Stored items
----------

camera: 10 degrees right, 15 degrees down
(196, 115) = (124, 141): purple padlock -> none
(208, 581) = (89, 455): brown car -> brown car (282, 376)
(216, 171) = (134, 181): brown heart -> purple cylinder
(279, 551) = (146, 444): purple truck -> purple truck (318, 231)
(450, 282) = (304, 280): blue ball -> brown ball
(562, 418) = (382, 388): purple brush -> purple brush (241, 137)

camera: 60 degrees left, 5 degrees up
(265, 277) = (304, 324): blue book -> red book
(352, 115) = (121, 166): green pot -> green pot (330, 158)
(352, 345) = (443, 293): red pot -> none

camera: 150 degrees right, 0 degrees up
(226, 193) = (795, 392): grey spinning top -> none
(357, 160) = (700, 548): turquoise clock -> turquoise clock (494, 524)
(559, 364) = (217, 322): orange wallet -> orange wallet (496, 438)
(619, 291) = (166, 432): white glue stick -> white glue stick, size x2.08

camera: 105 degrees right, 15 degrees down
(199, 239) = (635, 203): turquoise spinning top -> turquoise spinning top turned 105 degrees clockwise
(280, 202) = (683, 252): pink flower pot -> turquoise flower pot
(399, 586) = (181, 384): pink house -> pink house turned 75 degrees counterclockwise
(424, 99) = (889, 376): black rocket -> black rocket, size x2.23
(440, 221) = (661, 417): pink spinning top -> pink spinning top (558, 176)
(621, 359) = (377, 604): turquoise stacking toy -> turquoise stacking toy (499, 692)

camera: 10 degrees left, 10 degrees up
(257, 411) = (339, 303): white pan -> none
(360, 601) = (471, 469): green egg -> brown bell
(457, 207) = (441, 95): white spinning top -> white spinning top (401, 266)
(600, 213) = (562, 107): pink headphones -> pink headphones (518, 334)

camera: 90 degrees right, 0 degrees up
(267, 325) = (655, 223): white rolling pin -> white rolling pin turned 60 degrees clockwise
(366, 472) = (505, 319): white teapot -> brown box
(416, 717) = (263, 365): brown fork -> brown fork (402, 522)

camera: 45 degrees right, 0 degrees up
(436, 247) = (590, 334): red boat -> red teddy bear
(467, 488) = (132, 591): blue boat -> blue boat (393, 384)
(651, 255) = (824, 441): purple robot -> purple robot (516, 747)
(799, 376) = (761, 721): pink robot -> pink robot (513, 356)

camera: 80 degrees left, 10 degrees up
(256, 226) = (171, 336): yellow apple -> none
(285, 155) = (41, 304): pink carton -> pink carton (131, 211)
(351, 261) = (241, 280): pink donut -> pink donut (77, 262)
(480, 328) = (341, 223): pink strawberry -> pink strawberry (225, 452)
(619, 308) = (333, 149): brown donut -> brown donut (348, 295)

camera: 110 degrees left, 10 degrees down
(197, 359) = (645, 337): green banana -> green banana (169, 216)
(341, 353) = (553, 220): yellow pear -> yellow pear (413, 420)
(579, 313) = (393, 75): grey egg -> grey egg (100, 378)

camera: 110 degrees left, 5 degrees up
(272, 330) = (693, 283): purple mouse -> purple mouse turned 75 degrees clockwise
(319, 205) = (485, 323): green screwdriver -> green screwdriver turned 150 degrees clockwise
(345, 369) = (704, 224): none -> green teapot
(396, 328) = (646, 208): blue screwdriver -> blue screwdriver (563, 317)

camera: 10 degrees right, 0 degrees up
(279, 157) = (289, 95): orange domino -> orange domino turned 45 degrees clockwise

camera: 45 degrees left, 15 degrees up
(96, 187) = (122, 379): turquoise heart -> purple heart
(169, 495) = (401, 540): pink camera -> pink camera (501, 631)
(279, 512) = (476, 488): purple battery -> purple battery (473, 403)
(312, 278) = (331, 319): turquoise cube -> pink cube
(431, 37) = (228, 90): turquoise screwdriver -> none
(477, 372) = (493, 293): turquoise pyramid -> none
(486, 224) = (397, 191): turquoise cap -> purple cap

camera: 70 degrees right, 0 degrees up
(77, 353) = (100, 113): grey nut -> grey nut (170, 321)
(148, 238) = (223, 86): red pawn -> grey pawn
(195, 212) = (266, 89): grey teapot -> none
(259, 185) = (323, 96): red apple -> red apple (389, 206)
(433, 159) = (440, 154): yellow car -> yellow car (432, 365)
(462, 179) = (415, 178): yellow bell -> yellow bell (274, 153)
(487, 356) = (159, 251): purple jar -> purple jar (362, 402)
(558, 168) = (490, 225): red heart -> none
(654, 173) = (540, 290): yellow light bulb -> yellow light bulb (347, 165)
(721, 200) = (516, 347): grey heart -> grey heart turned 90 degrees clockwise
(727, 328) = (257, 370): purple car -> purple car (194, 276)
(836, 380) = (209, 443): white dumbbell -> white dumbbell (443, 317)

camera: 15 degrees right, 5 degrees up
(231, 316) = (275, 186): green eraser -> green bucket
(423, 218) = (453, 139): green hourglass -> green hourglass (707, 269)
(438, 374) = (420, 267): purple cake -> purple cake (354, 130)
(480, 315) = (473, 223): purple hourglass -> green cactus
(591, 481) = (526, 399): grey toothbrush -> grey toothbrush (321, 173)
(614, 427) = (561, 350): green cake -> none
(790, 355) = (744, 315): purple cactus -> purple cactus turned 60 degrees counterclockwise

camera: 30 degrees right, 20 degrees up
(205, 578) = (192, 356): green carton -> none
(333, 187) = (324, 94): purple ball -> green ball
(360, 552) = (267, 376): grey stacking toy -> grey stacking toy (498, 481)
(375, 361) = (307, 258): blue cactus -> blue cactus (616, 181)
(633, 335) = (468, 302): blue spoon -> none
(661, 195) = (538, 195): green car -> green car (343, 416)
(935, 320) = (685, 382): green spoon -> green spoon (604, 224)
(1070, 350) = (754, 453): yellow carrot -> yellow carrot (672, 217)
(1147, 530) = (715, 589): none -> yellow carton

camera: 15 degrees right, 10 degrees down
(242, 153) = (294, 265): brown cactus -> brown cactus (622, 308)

----------

_Requirement_
Copy the lines above exactly. Start with the line containing "(579, 313) = (393, 75): grey", end with the line containing "camera: 10 degrees right, 0 degrees up", and include both.

_Answer space_
(579, 313) = (393, 75): grey egg -> grey egg (100, 378)

camera: 110 degrees left, 5 degrees up
(272, 330) = (693, 283): purple mouse -> purple mouse turned 75 degrees clockwise
(319, 205) = (485, 323): green screwdriver -> green screwdriver turned 150 degrees clockwise
(345, 369) = (704, 224): none -> green teapot
(396, 328) = (646, 208): blue screwdriver -> blue screwdriver (563, 317)

camera: 10 degrees right, 0 degrees up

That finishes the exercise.